◆ **Material for this exercise**

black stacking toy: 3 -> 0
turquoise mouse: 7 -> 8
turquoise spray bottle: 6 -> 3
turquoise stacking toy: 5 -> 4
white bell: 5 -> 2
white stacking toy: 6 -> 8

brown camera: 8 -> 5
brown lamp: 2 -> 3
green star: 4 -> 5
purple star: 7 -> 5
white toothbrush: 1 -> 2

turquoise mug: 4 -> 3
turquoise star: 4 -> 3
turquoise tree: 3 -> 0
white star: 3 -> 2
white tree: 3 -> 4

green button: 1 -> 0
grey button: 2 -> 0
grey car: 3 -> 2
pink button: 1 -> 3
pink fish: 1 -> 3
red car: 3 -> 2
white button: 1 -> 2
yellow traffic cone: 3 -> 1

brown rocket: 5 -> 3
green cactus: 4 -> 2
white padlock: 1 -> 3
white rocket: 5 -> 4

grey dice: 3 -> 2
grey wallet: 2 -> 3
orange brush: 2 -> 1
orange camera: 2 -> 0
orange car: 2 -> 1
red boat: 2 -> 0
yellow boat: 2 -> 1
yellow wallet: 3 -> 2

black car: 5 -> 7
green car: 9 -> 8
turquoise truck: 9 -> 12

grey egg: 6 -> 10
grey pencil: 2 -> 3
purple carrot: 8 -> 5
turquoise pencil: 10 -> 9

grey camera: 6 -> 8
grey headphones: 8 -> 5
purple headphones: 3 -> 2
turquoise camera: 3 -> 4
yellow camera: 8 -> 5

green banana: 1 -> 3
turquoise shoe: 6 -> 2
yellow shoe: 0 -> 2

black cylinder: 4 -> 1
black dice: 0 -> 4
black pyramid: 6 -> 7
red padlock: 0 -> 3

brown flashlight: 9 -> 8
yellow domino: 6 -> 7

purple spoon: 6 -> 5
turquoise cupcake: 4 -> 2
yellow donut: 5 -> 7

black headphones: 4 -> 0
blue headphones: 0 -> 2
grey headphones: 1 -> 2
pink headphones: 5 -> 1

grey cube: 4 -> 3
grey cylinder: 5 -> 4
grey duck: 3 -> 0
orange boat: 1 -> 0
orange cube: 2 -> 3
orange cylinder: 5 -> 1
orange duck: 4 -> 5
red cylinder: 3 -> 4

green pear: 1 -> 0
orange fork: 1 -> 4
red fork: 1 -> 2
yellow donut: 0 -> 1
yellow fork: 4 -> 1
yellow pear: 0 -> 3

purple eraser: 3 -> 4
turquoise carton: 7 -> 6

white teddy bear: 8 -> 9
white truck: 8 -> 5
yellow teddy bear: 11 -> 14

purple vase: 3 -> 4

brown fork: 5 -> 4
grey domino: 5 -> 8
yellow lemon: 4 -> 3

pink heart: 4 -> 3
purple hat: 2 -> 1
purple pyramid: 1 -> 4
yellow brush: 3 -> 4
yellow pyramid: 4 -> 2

◆ **What the task requires**
Pull together all lines from the data that mention the word "pyramid".

◆ **Response to this task**
black pyramid: 6 -> 7
purple pyramid: 1 -> 4
yellow pyramid: 4 -> 2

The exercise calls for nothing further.